**Task goal**
Please pick out every line in the material below that contains the string "kern" and copy each one in full. Case matters when matching.

**Dataset records**

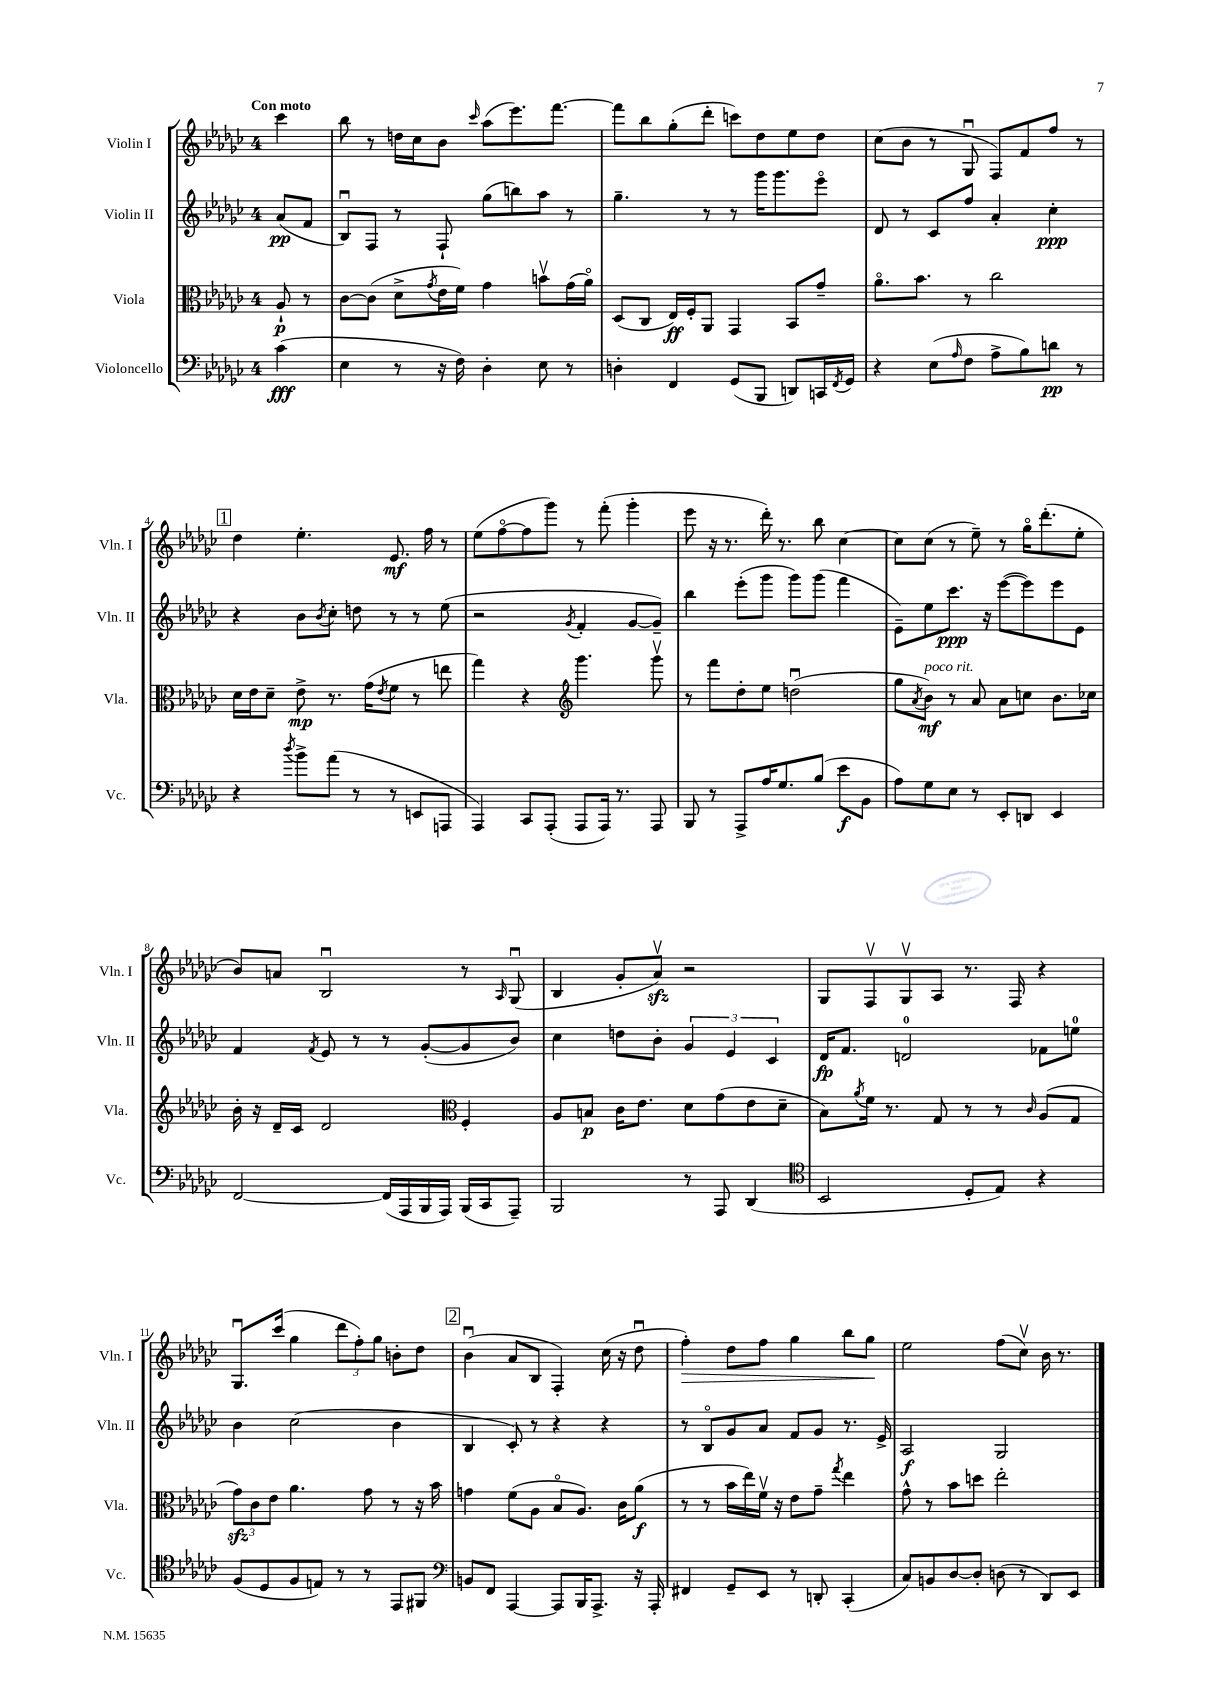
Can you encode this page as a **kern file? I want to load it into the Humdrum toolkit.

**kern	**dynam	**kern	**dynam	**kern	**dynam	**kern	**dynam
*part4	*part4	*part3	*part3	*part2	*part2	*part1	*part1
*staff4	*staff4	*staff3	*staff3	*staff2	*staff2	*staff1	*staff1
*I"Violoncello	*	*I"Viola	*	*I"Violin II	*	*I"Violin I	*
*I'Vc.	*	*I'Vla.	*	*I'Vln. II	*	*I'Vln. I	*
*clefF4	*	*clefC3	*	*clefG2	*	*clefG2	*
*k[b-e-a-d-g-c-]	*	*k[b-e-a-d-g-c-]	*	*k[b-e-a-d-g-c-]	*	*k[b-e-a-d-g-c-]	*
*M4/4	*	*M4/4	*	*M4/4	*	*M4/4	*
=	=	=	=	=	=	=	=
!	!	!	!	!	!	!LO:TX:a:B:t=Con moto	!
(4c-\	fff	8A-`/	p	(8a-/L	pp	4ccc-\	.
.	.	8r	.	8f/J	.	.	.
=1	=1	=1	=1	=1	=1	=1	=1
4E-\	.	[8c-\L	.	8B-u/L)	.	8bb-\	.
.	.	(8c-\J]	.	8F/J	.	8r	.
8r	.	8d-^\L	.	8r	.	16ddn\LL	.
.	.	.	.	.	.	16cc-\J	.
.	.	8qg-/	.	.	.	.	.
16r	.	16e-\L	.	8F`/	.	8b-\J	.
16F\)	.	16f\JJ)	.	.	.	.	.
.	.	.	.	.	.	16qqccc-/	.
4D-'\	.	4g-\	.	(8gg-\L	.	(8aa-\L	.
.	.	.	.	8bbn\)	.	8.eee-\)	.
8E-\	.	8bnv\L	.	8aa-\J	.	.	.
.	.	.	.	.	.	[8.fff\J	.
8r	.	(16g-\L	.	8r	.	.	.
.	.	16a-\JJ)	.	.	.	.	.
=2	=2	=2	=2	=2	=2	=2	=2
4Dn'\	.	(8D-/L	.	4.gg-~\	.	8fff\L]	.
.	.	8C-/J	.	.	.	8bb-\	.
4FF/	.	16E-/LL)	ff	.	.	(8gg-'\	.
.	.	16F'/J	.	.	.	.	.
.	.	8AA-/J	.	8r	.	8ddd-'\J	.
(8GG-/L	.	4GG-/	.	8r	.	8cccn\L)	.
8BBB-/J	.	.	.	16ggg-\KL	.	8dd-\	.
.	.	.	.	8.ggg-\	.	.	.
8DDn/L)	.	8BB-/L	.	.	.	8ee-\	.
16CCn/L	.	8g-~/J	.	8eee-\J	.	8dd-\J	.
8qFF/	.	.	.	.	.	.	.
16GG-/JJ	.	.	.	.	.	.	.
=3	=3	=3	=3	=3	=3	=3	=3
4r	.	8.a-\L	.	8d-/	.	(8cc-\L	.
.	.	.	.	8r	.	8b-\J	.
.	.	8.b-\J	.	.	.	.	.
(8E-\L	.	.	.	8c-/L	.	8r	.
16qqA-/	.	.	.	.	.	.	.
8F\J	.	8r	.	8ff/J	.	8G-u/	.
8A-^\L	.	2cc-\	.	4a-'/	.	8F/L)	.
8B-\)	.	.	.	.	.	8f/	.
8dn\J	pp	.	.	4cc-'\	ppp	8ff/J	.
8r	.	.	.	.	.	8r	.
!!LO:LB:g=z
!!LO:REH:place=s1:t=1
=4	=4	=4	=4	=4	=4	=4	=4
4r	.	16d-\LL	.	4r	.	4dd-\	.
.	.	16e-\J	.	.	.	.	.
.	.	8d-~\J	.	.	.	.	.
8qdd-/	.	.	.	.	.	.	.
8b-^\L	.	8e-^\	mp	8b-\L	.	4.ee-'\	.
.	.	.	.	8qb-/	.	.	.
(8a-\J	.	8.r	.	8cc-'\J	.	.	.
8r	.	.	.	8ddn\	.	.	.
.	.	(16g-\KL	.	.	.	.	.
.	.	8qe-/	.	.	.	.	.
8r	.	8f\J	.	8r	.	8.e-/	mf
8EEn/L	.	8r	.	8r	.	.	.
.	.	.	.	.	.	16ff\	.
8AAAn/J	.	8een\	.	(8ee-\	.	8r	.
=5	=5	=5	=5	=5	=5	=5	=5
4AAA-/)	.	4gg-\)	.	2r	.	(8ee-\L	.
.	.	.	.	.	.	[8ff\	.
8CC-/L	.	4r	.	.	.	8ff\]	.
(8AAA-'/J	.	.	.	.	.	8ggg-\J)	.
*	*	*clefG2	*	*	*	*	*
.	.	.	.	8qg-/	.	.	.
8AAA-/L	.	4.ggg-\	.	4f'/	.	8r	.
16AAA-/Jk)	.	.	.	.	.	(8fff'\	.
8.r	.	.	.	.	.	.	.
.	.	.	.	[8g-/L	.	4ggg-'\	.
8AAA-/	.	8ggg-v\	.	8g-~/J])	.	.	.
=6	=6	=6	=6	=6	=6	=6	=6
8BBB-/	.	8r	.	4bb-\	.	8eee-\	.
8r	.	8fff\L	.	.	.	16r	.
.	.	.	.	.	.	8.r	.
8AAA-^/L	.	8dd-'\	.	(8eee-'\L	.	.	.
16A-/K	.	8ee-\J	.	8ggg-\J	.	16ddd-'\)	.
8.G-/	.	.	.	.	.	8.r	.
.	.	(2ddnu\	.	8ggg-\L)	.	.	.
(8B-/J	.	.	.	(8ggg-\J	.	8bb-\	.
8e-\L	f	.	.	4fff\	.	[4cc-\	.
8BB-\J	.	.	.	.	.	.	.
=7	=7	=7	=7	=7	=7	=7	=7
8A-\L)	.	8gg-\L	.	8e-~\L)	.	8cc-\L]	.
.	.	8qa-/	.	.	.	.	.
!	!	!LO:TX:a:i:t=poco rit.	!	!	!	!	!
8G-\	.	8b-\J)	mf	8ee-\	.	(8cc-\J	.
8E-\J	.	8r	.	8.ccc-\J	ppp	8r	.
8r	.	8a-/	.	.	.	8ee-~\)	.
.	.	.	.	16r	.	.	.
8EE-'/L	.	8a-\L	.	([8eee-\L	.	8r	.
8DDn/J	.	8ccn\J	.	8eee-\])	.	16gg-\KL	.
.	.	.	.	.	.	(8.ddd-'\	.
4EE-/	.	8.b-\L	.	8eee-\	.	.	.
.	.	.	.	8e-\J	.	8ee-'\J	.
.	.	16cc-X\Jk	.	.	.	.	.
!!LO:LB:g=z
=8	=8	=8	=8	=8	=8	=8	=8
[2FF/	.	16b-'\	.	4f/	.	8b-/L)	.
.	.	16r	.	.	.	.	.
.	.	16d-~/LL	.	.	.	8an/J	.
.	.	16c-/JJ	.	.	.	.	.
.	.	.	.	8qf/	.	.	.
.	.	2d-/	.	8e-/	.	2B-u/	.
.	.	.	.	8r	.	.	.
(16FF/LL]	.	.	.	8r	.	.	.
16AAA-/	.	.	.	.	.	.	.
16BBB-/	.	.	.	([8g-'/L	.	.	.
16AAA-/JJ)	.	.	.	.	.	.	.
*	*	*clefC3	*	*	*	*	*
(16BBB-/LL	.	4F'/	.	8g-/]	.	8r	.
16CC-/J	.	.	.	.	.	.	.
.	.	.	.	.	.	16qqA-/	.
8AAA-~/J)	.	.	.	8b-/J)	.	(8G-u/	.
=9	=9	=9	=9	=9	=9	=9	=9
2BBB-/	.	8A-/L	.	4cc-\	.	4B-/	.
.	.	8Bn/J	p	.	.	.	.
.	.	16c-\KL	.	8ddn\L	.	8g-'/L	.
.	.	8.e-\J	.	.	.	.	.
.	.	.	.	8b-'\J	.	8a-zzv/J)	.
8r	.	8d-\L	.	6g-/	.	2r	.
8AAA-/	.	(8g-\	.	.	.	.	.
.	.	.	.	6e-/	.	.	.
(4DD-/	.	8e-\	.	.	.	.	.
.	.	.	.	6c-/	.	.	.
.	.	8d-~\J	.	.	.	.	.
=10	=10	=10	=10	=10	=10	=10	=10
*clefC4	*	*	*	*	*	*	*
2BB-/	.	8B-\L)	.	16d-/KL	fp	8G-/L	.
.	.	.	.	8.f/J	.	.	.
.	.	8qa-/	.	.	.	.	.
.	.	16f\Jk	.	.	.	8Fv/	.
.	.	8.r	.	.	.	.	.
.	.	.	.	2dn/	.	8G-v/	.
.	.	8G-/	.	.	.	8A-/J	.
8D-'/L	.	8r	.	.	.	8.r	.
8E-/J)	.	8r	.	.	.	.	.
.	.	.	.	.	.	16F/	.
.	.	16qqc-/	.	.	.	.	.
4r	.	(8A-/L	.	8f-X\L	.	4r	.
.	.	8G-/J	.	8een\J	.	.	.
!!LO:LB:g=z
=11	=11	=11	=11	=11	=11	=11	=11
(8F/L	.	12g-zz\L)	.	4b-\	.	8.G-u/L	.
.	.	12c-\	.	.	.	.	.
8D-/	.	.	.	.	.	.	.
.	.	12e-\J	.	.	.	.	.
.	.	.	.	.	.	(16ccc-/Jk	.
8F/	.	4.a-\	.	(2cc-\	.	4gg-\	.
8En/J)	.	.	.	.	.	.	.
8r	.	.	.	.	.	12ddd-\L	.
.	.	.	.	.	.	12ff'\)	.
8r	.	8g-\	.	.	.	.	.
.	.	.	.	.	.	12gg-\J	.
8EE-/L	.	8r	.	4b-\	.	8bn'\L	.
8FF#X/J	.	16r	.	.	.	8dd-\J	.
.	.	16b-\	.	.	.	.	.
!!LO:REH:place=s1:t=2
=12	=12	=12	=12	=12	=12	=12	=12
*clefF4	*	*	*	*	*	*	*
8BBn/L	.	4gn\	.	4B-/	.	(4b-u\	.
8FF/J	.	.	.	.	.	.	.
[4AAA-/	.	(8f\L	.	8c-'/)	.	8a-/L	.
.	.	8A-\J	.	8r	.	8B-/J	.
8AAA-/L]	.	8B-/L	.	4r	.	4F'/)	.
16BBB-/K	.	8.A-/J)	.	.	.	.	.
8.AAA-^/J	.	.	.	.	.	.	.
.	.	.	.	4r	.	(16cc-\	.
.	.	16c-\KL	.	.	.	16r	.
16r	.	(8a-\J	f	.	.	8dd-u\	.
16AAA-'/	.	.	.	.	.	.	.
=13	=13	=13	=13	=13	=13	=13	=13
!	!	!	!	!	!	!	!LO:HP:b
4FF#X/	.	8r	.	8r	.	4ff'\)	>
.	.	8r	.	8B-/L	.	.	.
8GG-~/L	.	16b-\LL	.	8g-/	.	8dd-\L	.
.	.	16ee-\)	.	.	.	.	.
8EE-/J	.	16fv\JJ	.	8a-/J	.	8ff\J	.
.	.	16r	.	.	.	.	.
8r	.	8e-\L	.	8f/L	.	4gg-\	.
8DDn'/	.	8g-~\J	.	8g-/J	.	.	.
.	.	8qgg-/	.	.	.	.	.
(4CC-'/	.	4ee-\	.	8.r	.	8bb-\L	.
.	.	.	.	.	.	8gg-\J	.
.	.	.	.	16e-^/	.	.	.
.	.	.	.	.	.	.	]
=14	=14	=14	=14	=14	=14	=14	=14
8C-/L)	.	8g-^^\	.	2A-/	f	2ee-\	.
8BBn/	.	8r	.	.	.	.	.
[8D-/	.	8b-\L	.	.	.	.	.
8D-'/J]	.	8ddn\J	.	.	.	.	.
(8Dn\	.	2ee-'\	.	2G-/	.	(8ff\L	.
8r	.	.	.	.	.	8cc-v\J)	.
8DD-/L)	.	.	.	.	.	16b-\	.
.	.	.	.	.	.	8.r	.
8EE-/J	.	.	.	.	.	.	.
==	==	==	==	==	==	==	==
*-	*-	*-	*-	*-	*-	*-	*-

--

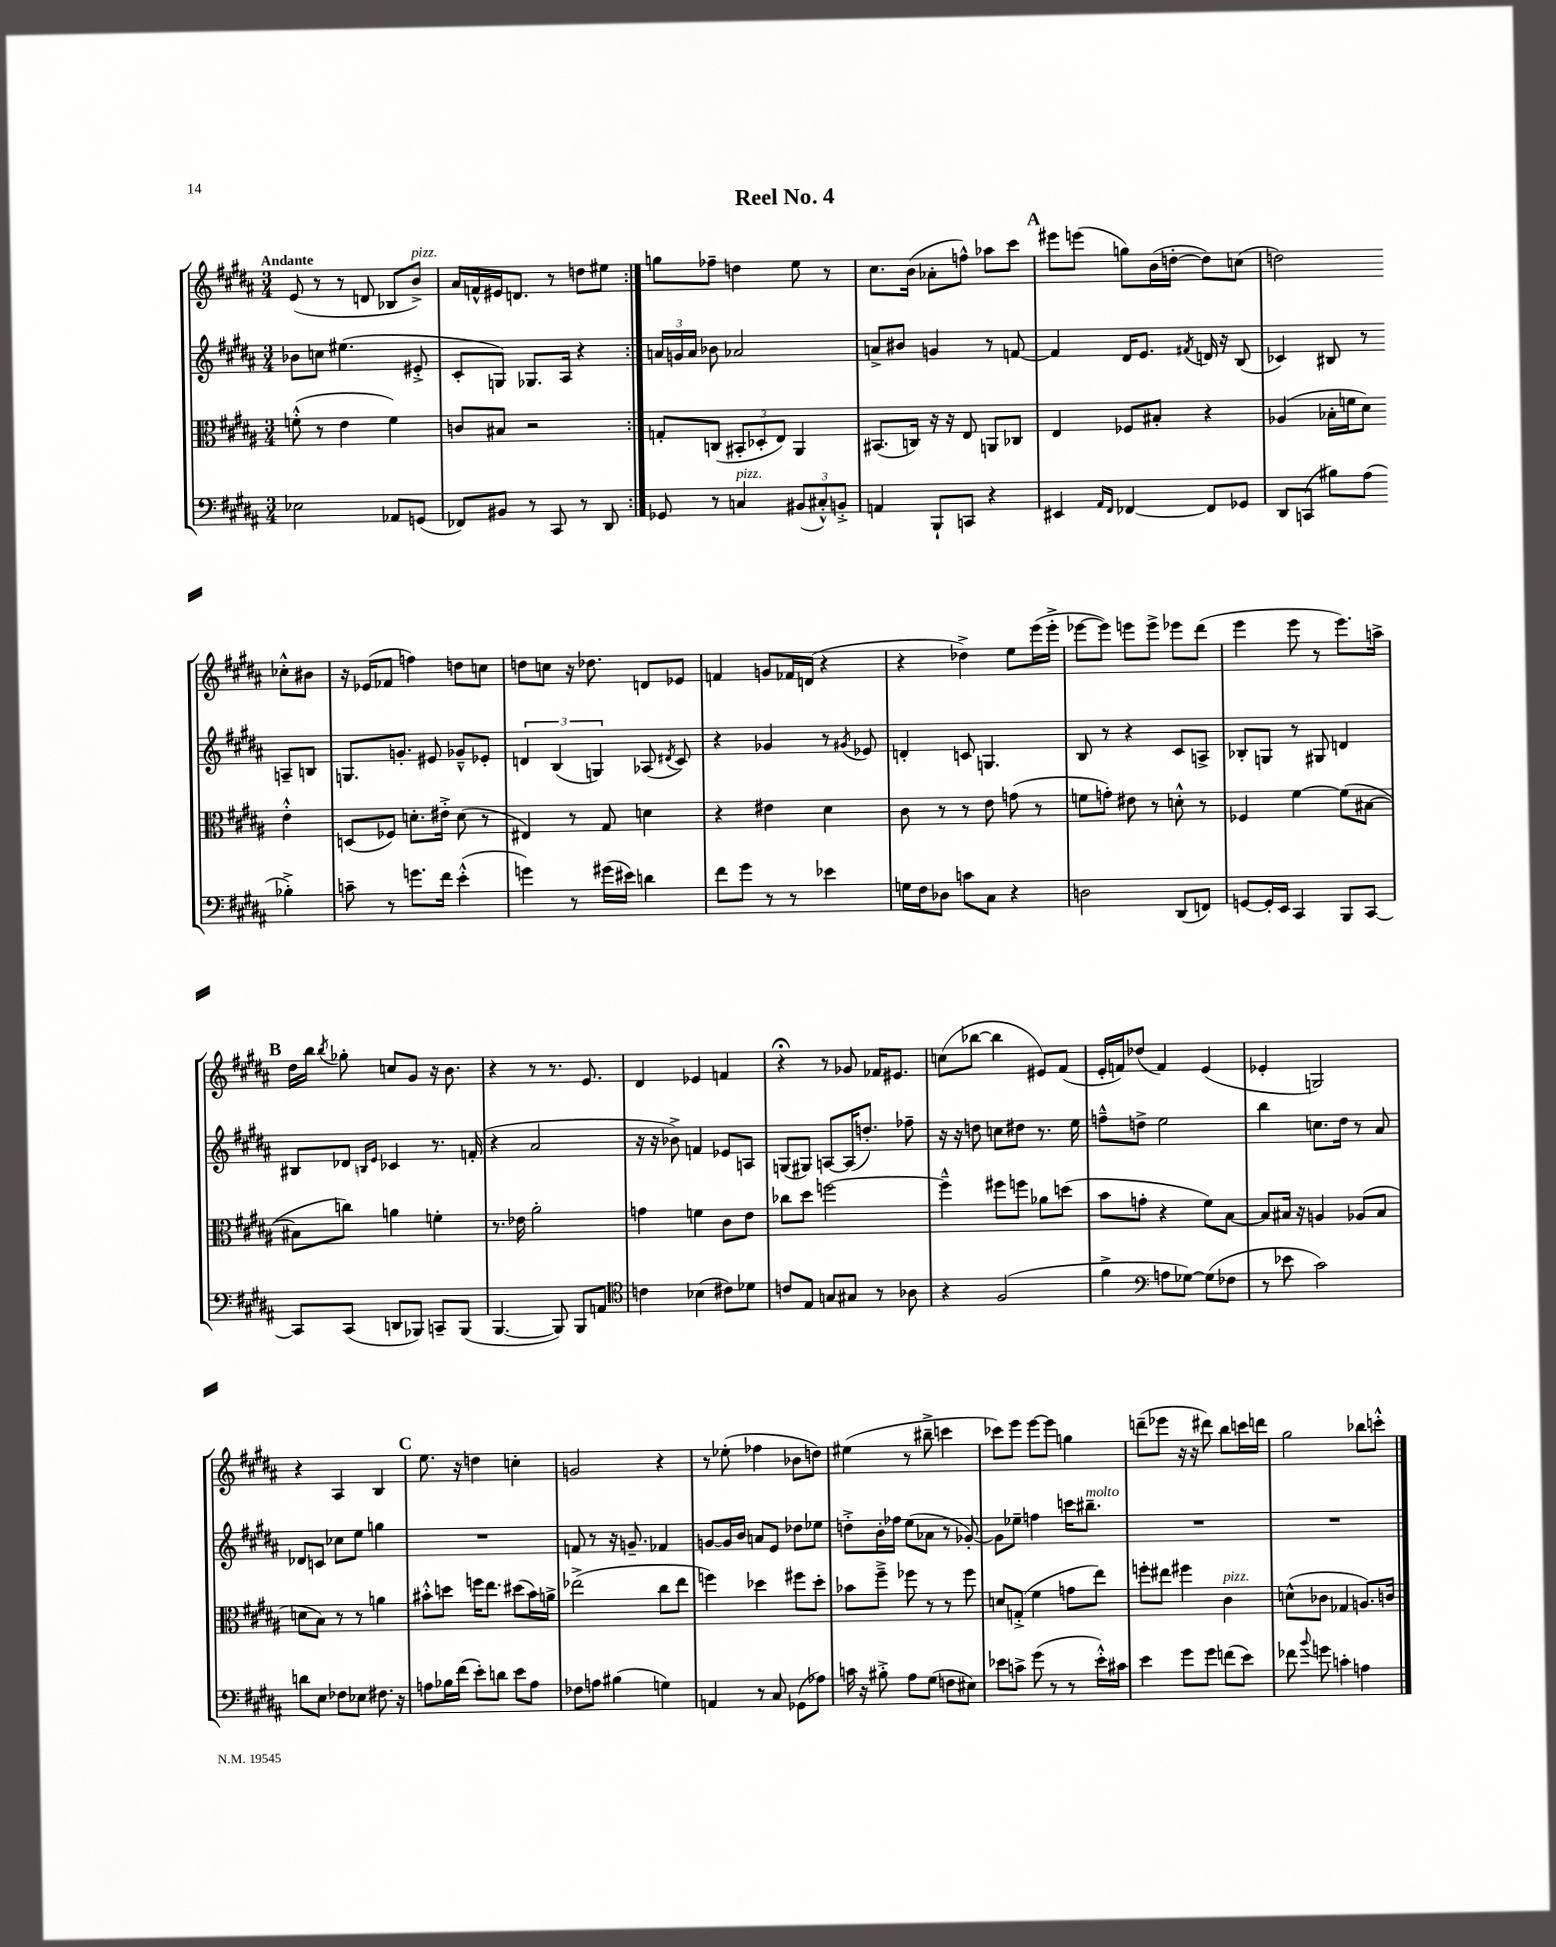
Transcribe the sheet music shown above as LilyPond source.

**Solution for this task**
Can you encode this page as a **kern file? I want to load it into the Humdrum toolkit.
**kern	**dynam	**kern	**dynam	**kern	**dynam	**kern	**dynam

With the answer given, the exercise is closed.